TASK ITEM: Wherever the listing holds a picture, leave it out, and copy the remainder exactly.

SUPPLIED MATERIAL:
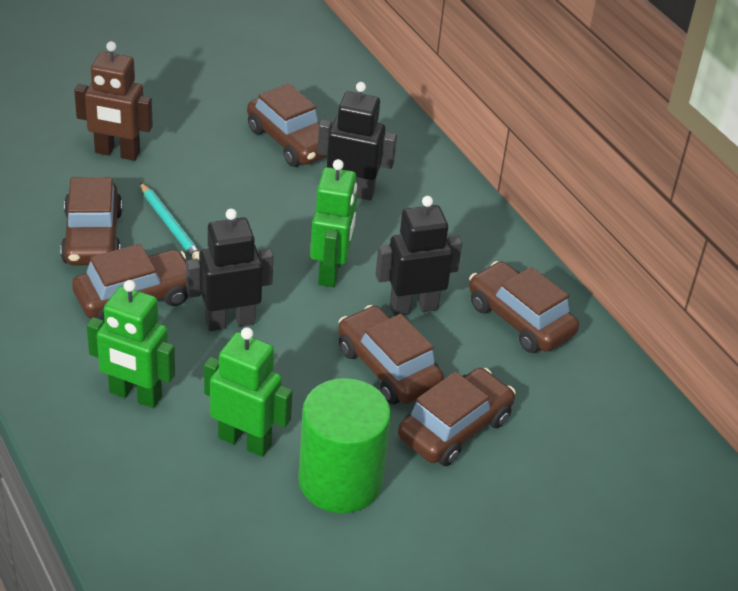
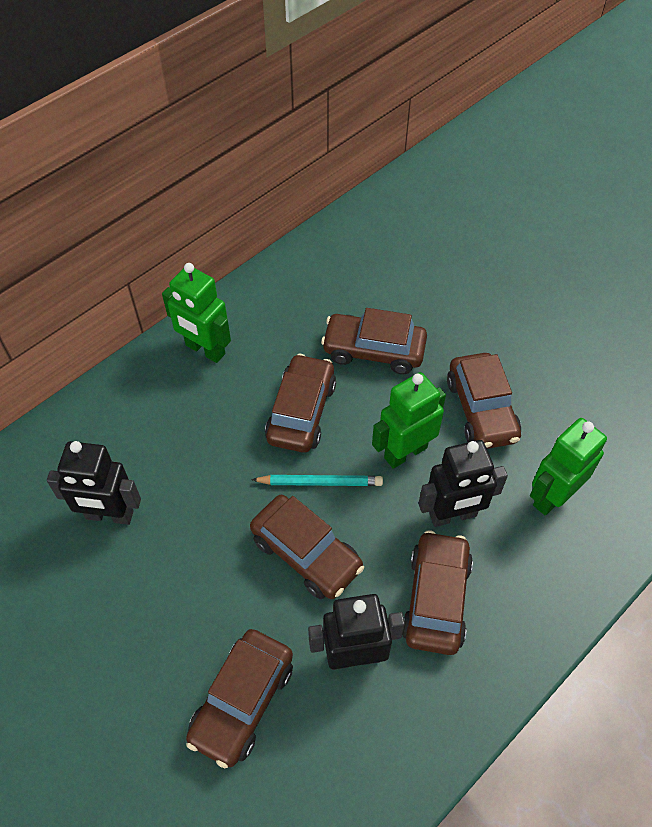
brown robot: 1 -> 0
green cylinder: 1 -> 0

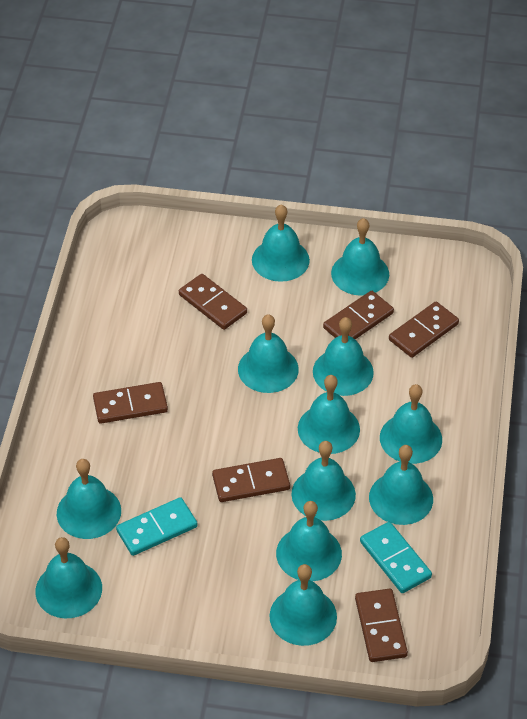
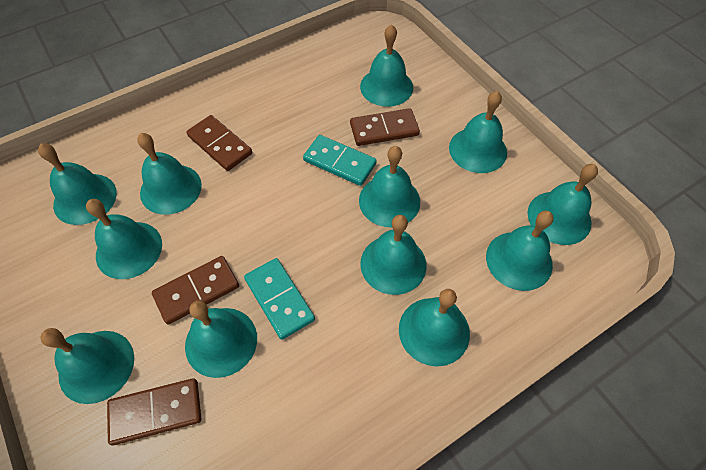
brown domino: 6 -> 4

RESULT FOR THIS TASK:
brown robot: 1 -> 0
green cylinder: 1 -> 0

brown domino: 6 -> 4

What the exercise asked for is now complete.